What is needed — Retype word for word the stretch of entries below from the line that has "(574, 321) = (423, 71): red drum -> grey drum" through the line that has "(744, 362) = (642, 172): yellow", and omit the pictures.

Information supplied —
^^^^^^^^

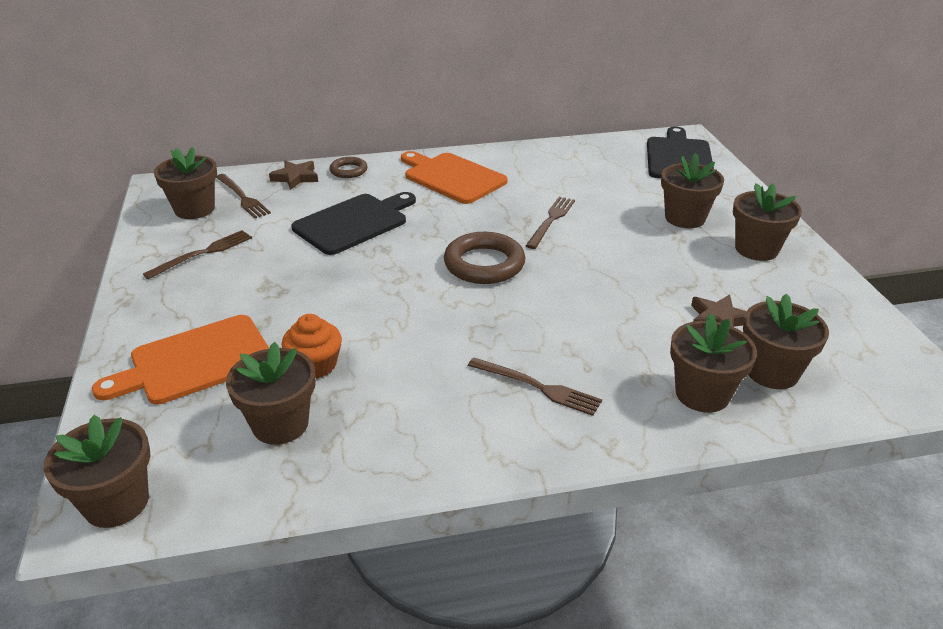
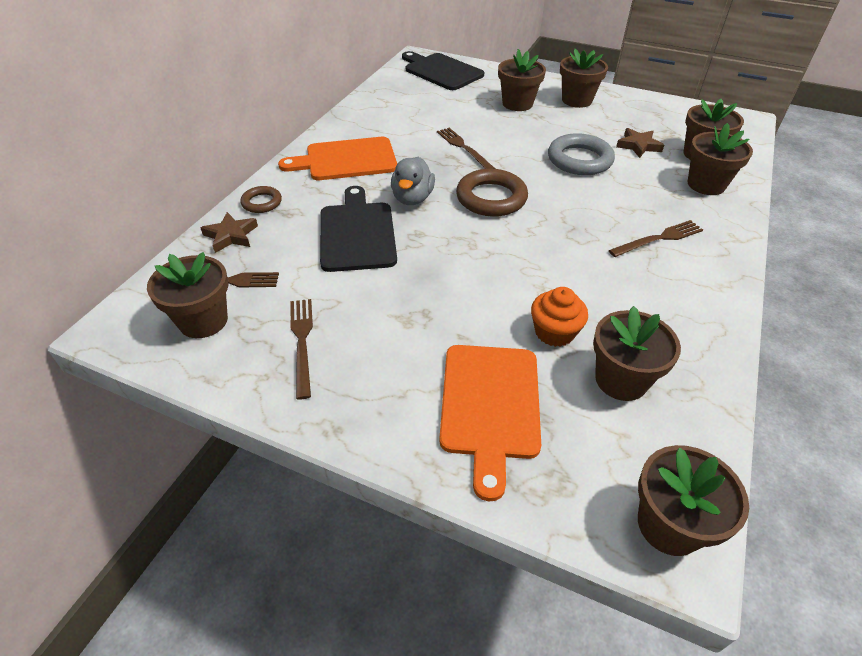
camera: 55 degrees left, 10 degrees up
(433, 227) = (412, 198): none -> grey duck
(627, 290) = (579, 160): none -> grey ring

^^^^^^^^

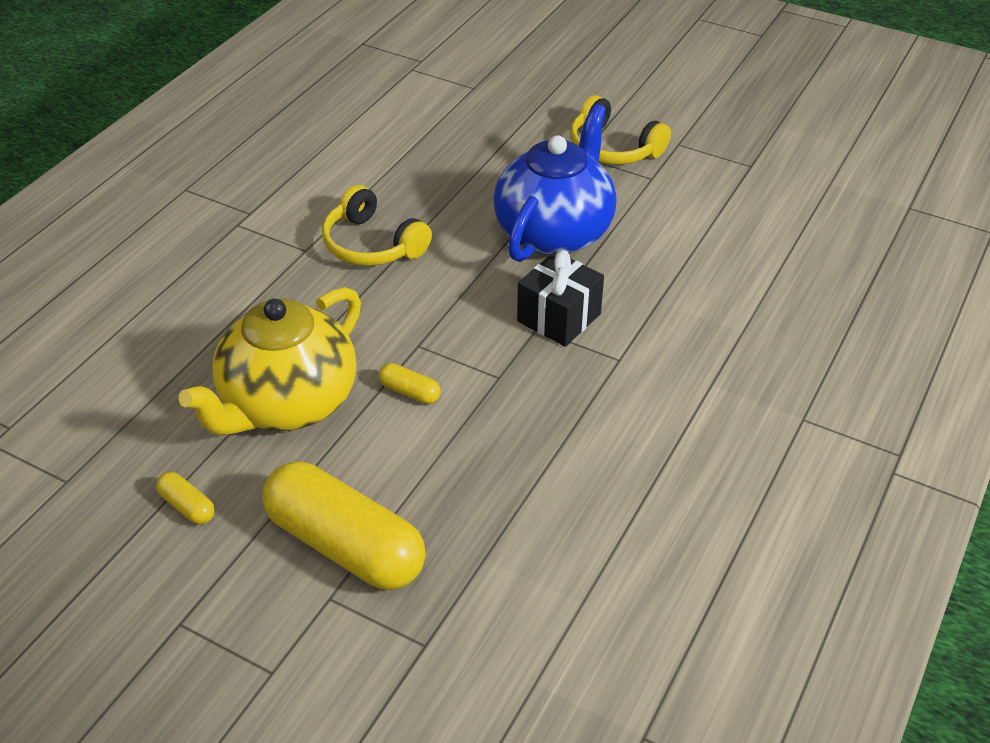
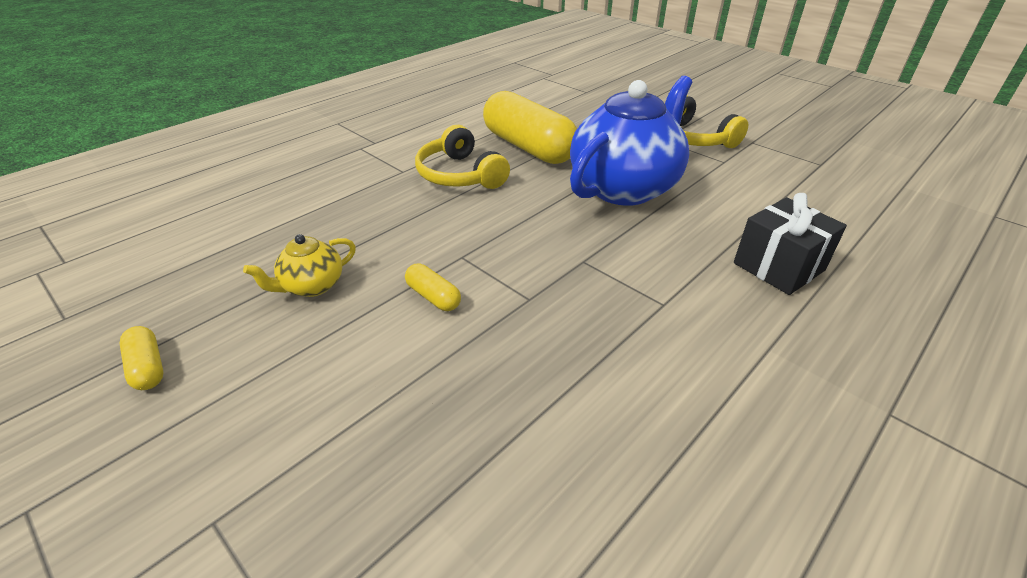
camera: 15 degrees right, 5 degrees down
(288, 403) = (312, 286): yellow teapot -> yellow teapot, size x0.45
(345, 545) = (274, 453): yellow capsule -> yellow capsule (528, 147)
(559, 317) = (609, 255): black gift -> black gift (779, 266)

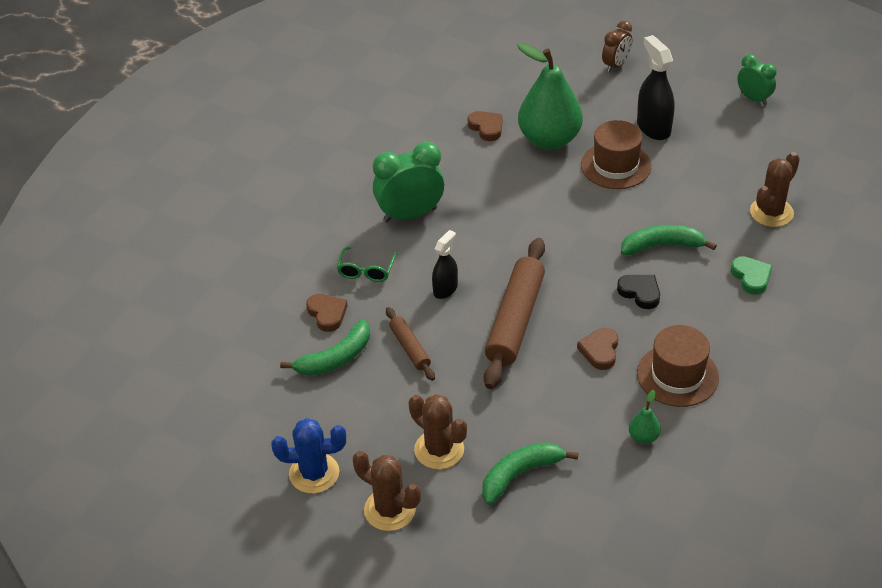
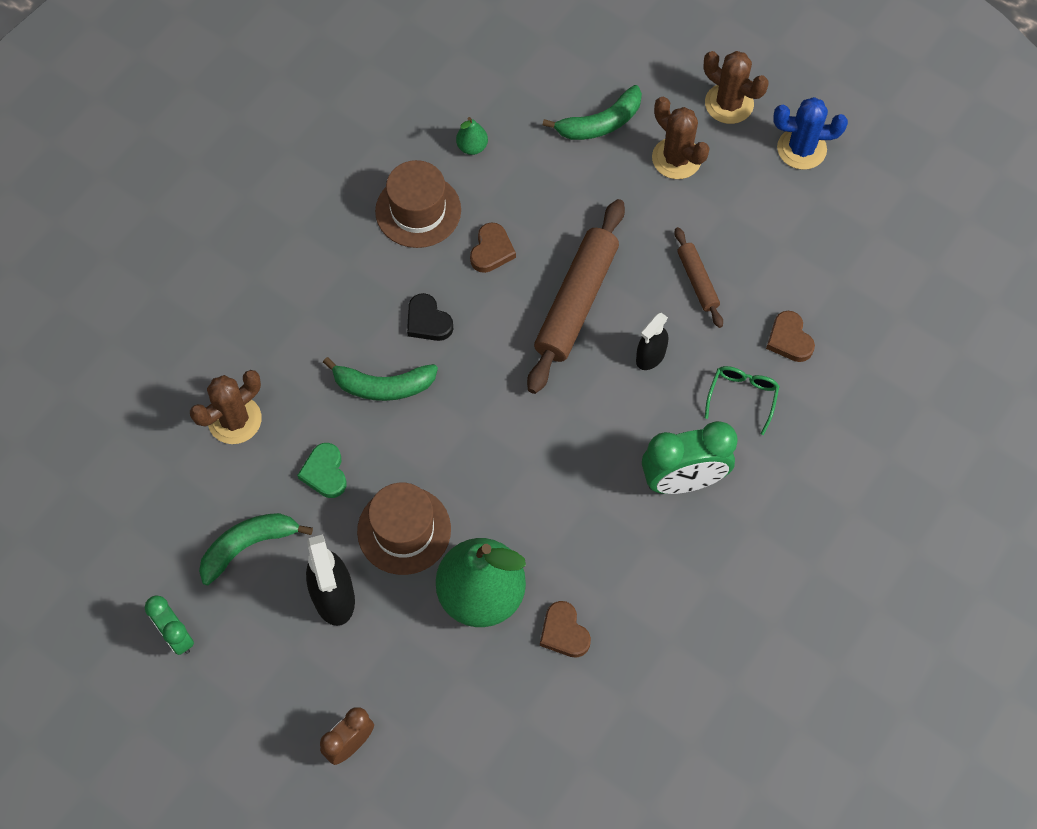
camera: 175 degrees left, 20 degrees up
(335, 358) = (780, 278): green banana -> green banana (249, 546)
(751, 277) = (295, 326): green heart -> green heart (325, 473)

^^^^^^^^

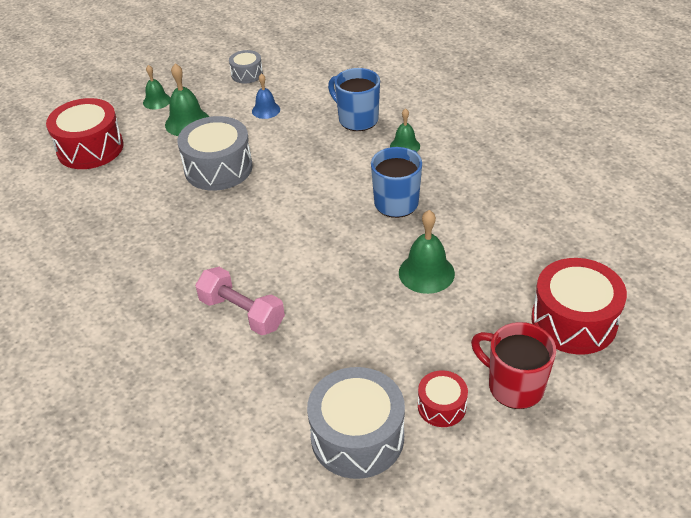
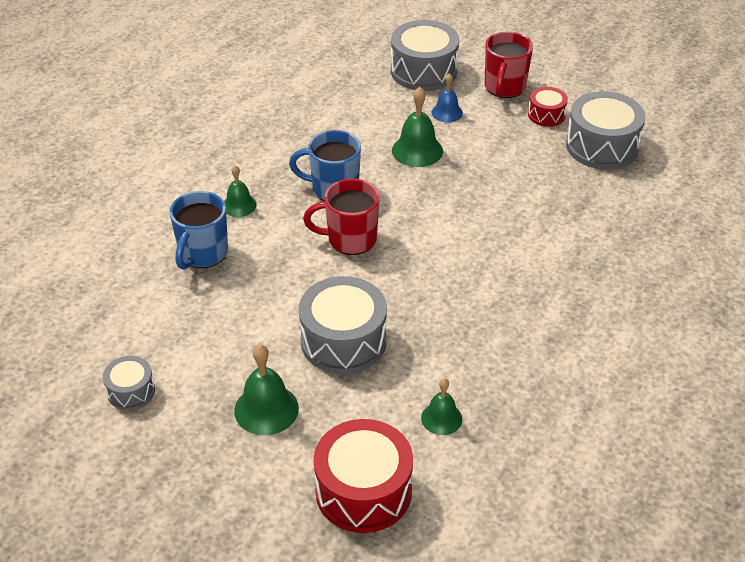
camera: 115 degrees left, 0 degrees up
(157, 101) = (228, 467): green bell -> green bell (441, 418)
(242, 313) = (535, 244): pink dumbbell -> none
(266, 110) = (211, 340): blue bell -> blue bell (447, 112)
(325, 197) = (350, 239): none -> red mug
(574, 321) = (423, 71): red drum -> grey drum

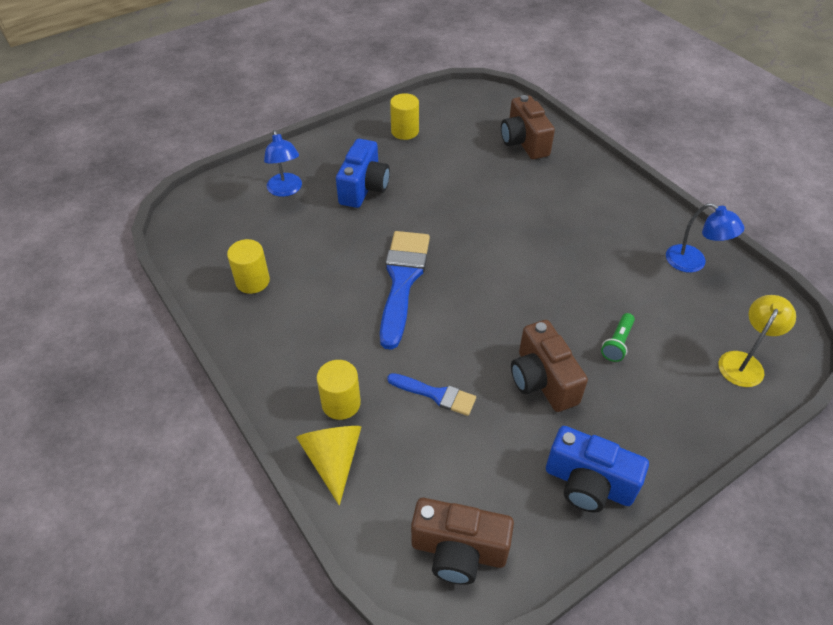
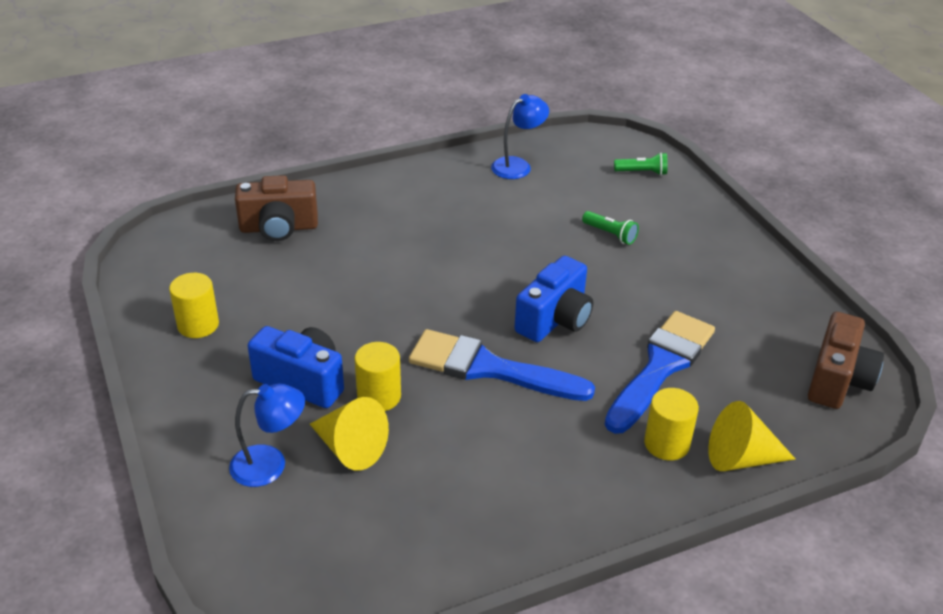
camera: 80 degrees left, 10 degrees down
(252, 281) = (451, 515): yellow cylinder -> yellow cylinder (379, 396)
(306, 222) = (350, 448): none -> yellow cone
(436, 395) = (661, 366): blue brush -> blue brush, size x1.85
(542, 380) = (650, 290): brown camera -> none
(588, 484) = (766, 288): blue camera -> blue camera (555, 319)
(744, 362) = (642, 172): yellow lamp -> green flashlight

^^^^^^^^

Answer —
(574, 321) = (423, 71): red drum -> grey drum

camera: 80 degrees left, 10 degrees down
(252, 281) = (451, 515): yellow cylinder -> yellow cylinder (379, 396)
(306, 222) = (350, 448): none -> yellow cone
(436, 395) = (661, 366): blue brush -> blue brush, size x1.85
(542, 380) = (650, 290): brown camera -> none
(588, 484) = (766, 288): blue camera -> blue camera (555, 319)
(744, 362) = (642, 172): yellow lamp -> green flashlight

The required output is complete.